■ **Work order**:
Since pictures are not part of the copy, please output only the lines from the one with "yellow lemon: 1 -> 2" through the end of the data below, exactly as written.

=== Section Start ===

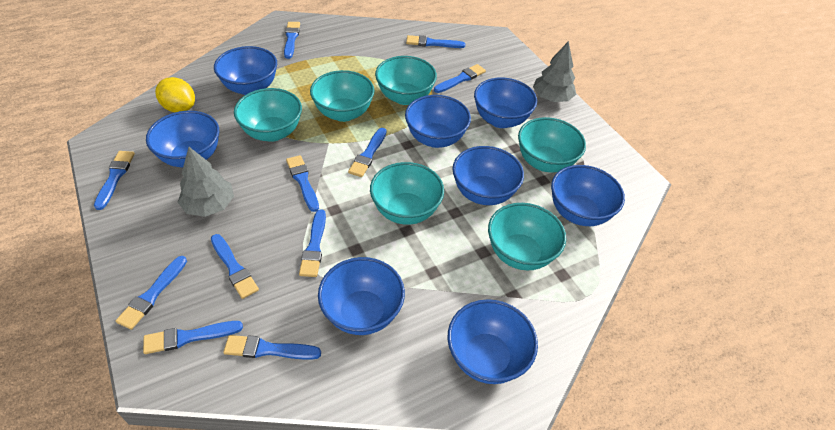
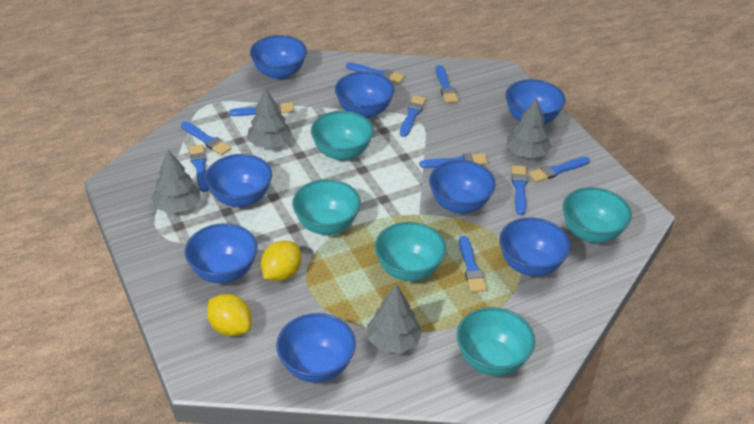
blue brush: 11 -> 10
grey tree: 2 -> 4
turquoise bowl: 6 -> 5
yellow lemon: 1 -> 2

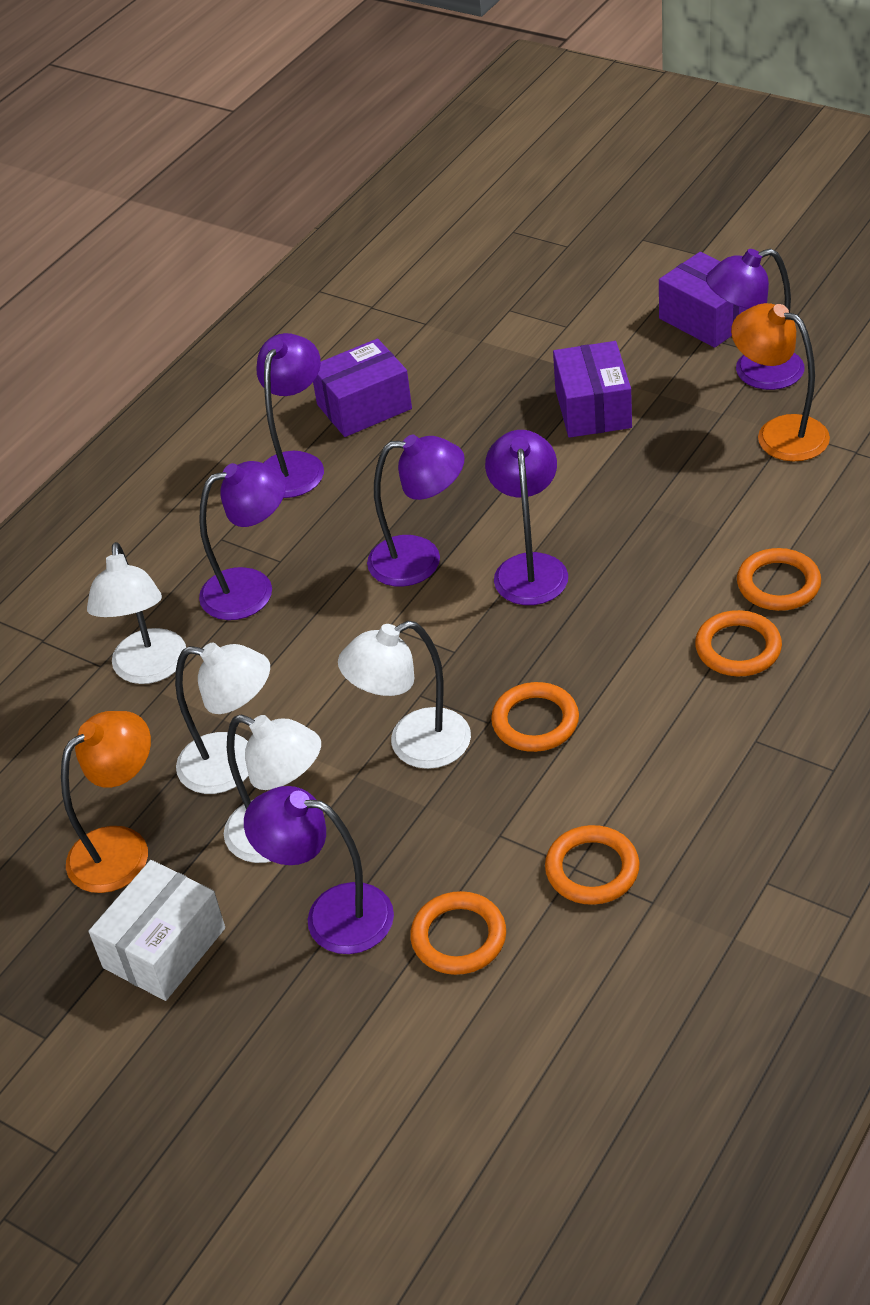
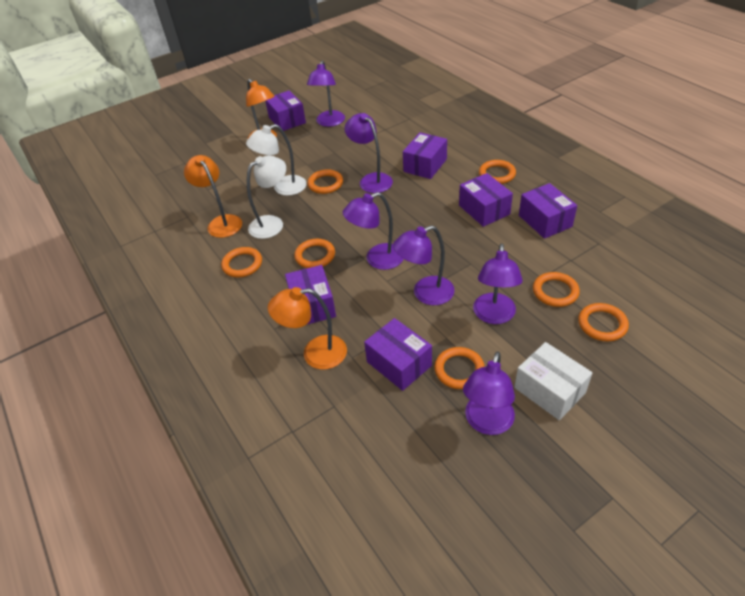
orange lamp: 2 -> 3
orange ring: 5 -> 7
purple box: 3 -> 6
white lamp: 4 -> 2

=== Section End ===

■ **Answer section**:
yellow lemon: 1 -> 2

orange lamp: 2 -> 3
orange ring: 5 -> 7
purple box: 3 -> 6
white lamp: 4 -> 2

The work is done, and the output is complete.